### INSTRUCTION
Select each line in the entries below that contains the string "major", and copy those lines.

### Saved entries
• • •

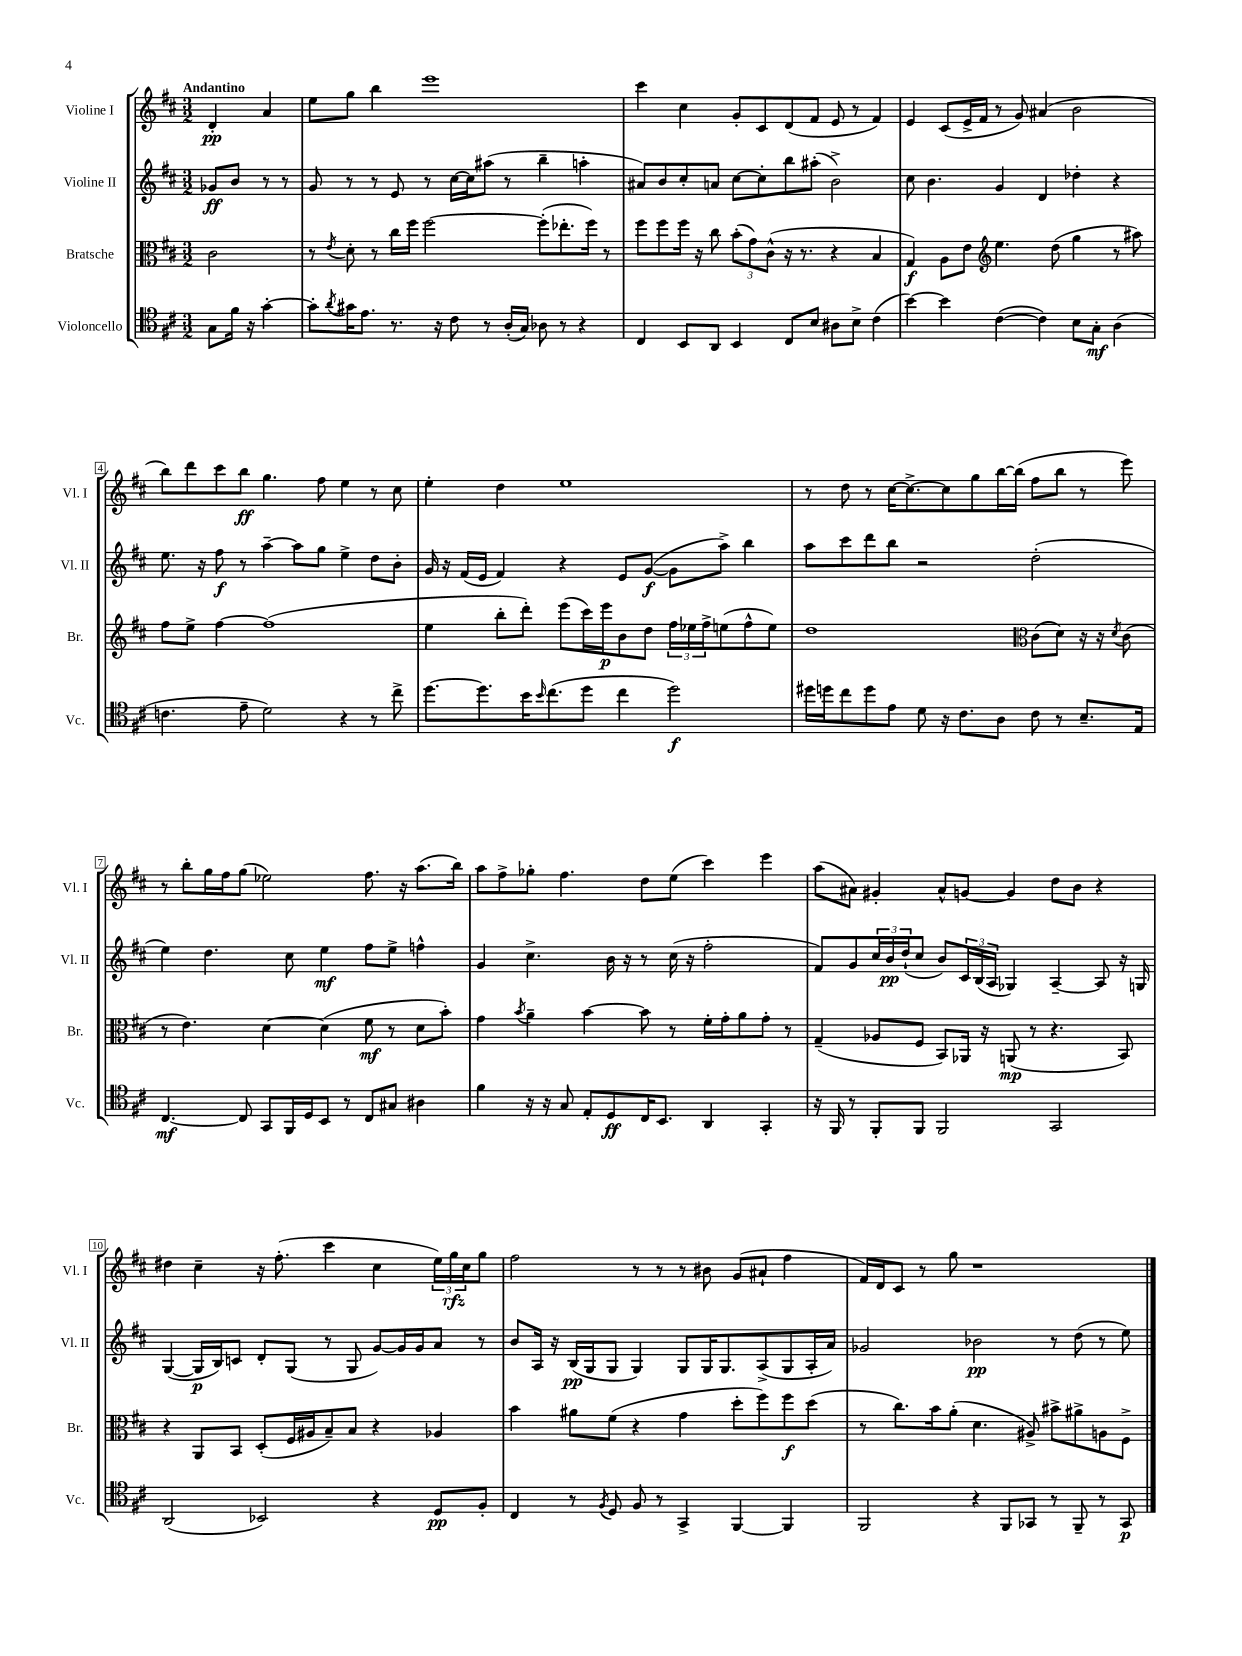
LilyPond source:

<<
\new StaffGroup <<
\new Staff = "s0" \with { instrumentName = "Violine I" shortInstrumentName = "Vl. I" } {
    \clef treble \key d \major \numericTimeSignature \time 3/2 \partial 2 \tempo "Andantino"
    d'4-.\pp a'4 |
    e''8 g''8 b''4 e'''1 |
    cis'''4 cis''4 g'8-. cis'8 d'8( fis'8 e'8 r8 fis'4) |
    e'4 cis'8( e'16-> fis'16 r8 g'8) ais'4( b'2 |
    b''8) d'''8 cis'''8 b''8\ff g''4. fis''8 e''4 r8 cis''8 |
    e''4-. d''4 e''1 |
    r8 d''8 r8 cis''16~ cis''8.~-> cis''8 g''8 b''16~ b''16( fis''8 b''8 r8 e'''8) |
    r8 b''8-. g''16 fis''16 g''8( ees''2) fis''8. r16 a''8.( b''16) |
    a''8 fis''8-> ges''8-. fis''4. d''8 e''8( cis'''4) e'''4 |
    a''8( ais'8) gis'4-. ais'8-^ g'8~ g'4 d''8 b'8 r4 |
    dis''4 cis''4-- r16 fis''8.-.( cis'''4 cis''4 \tuplet 3/2 { e''16) g''16\rfz cis''16 } g''8 |
    fis''2 r8 r8 r8 bis'8 g'8( ais'8-! fis''4 |
    fis'16) d'16 cis'8 r8 g''8 r1 \bar "|." |
}
\new Staff = "s1" \with { instrumentName = "Violine II" shortInstrumentName = "Vl. II" } {
    \clef treble \key d \major \numericTimeSignature \time 3/2 \partial 2
    ges'8\ff b'8 r8 r8 |
    g'8 r8 r8 e'8 r8 cis''16~ cis''16 ais''8( r8 b''4-- a''4-. |
    ais'8) b'8 cis''8-. a'8 cis''8~ cis''8-. b''8 ais''8-.( b'2->) |
    cis''8 b'4. g'4 d'4 des''4-. r4 |
    e''8. r16 fis''8\f r8 a''4~-- a''8 g''8 e''4-> d''8 b'8-. |
    g'16 r16 fis'16( e'16 fis'4) r4 e'8 g'8~\f( g'8 a''8->) b''4 |
    a''8 cis'''8 d'''8 b''8 r2 d''2-.( |
    e''4) d''4. cis''8 e''4\mf fis''8 e''8-> f''4-^ |
    g'4 cis''4.-> b'16 r16 r8 cis''16( r16 fis''2-. |
    fis'8) g'8 \tuplet 3/2 { cis''16 b'16\pp d''16-!( } cis''8 b'8) \tuplet 3/2 { cis'16 b16( a16 } ges4) a4~-- a8 r16 g16 |
    g4~( g16\p b16) c'8 d'8-. g8( r8 g8 g'8~) g'16 g'16 a'8 r8 |
    b'8 a16 r16 b16\pp( g16 g8 g4) g8 g16 g8. a8->( g8 a16-. a'16) |
    ges'2 bes'2\pp r8 d''8( r8 e''8) \bar "|." |
}
\new Staff = "s2" \with { instrumentName = "Bratsche" shortInstrumentName = "Br." } {
    \clef alto \key d \major \numericTimeSignature \time 3/2 \partial 2
    cis'2 |
    r8 \acciaccatura { e'8 } d'8-. r8 cis''16 fis''16 fis''2~ fis''8-.( ees''8.-. fis''16) r8 |
    fis''8 fis''8 fis''16 r16 cis''8 \tuplet 3/2 { b'8-.( g'8) cis'8-^( } r16 r8. r4 b4 |
    g4\f) a8 e'8 \clef treble e''4. d''8( g''4 r8 ais''8) |
    fis''8 e''8-> fis''4~ fis''1( |
    e''4 b''8-. d'''8-.) e'''8( cis'''16) e'''16\p b'8 d''8 \tuplet 3/2 { fis''16 ees''16 fis''16-> } e''8( fis''8-^ e''8) |
    d''1 \clef alto cis'8( d'8) r16 r16 \acciaccatura { d'8 } cis'8( |
    r8 e'4.) d'4~ d'4( fis'8\mf r8 d'8 b'8-.) |
    g'4 \acciaccatura { b'8 } a'4-- b'4~ b'8 r8 fis'16-. g'16-. a'8 g'8-. r8 |
    g4--( aes8 fis8 b,8) aes,16 r16 a,8\mp( r8 r4. b,8) |
    r4 a,8 b,8 d8-.( fis16 ais16 b8--) b8 r4 aes4 |
    b'4 ais'8 fis'8( r4 g'4 d''8-. fis''8) fis''8\f d''8( |
    r8 cis''8.) b'16 a'8-.( d'4. ais8->) bis'8-> ais'8-> a8 fis8-> \bar "|." |
}
\new Staff = "s3" \with { instrumentName = "Violoncello" shortInstrumentName = "Vc." } {
    \clef tenor \key d \major \numericTimeSignature \time 3/2 \partial 2
    g8 fis'16 r16 g'4~-. |
    g'8-. \acciaccatura { a'8 } gis'16 e'8. r8. r16 cis'8 r8 a16-.( g16) aes8 r8 r4 |
    cis4 b,8 a,8 b,4 cis8 b8 ais8 b8-> cis'4( |
    b'4~) b'4 cis'4~( cis'4) b8 g8-.\mf a4( |
    c'4. e'8-- d'2) r4 r8 cis''8-> |
    d''8.~ d''8. b'16 \grace { b'16 } cis''8.( d''8 cis''4 d''2\f) |
    dis''16 d''16 cis''8 d''8 e'8 d'8 r16 cis'8. a8 cis'8 r8 b8.-- e16 |
    cis4.~\mf cis8 g,8 fis,16 d16 b,8 r8 cis8 gis8 ais4 |
    fis'4 r16 r16 g8 e8-. d8\ff cis16 b,8. a,4 g,4-. |
    r16 fis,16 r8 fis,8-. fis,8 fis,2 g,2 |
    a,2( bes,2) r4 d8\pp fis8-. |
    cis4 r8 \acciaccatura { fis8 } d8 fis8 r8 g,4-> fis,4~ fis,4 |
    fis,2 r4 fis,8 ges,8 r8 fis,8-- r8 ges,8\p \bar "|." |
}
>>
>>
\layout { \context { \Score \override BarNumber.stencil = #(make-stencil-boxer 0.1 0.3 ly:text-interface::print) } }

• • •

### ANSWER TO THIS PROBLEM
    \clef treble \key d \major \numericTimeSignature \time 3/2 \partial 2 \tempo "Andantino"
    \clef treble \key d \major \numericTimeSignature \time 3/2 \partial 2
    \clef alto \key d \major \numericTimeSignature \time 3/2 \partial 2
    \clef tenor \key d \major \numericTimeSignature \time 3/2 \partial 2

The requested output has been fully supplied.